#### [WORK REQUEST]
The line containing "(107, 277) = (217, 254): brown" and all lines following it in the listing below are to be reproduced exactly, with no other lines.

#### [TASK DATA]
Segment Open

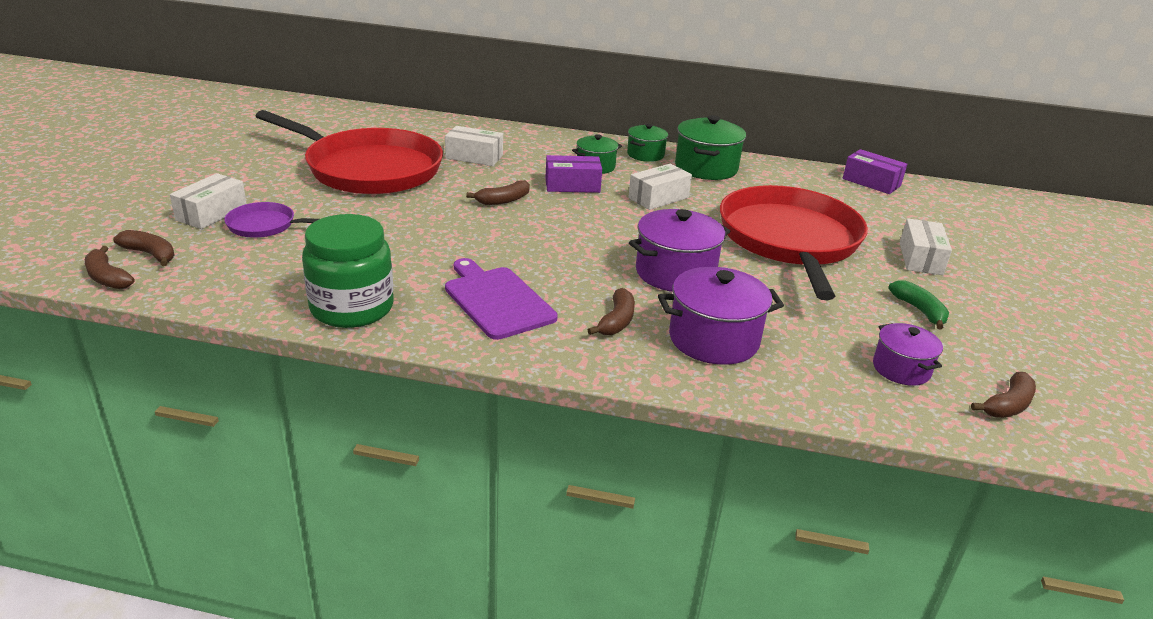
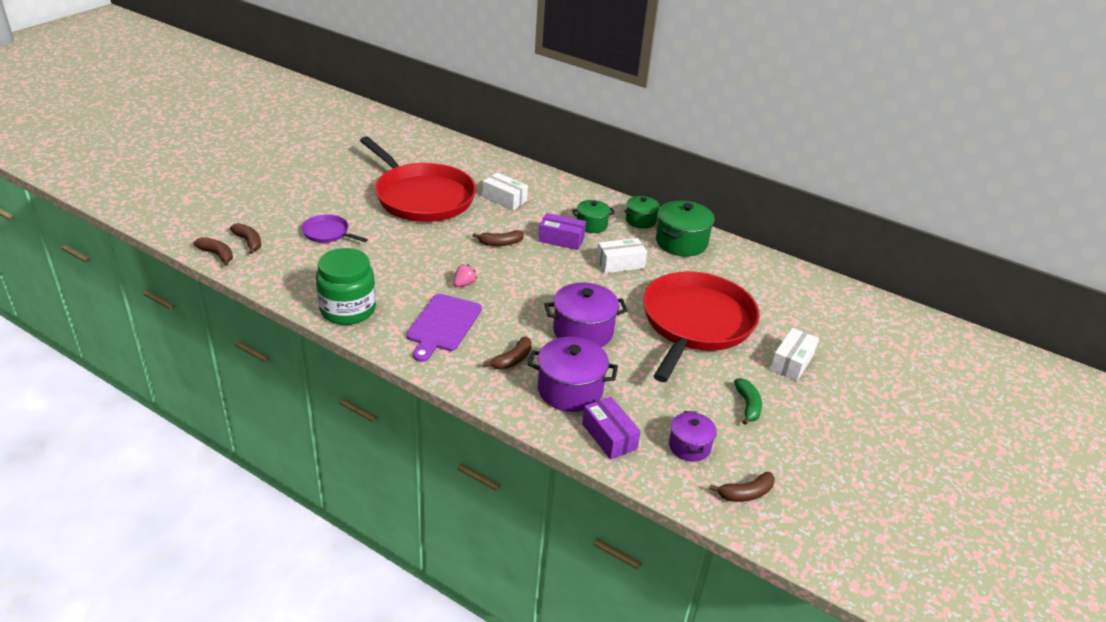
camera: 20 degrees right, 5 degrees up
(107, 277) = (217, 254): brown banana -> brown banana turned 150 degrees clockwise
(212, 213) = (300, 216): white box -> none
(490, 250) = (464, 284): none -> pink strawberry
(497, 300) = (443, 325): purple cutting board -> purple cutting board turned 150 degrees counterclockwise
(871, 182) = (815, 283): purple box -> purple box (609, 436)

Segment Closed

#### [OUTPUT OF THE EXERCISE]
(107, 277) = (217, 254): brown banana -> brown banana turned 150 degrees clockwise
(212, 213) = (300, 216): white box -> none
(490, 250) = (464, 284): none -> pink strawberry
(497, 300) = (443, 325): purple cutting board -> purple cutting board turned 150 degrees counterclockwise
(871, 182) = (815, 283): purple box -> purple box (609, 436)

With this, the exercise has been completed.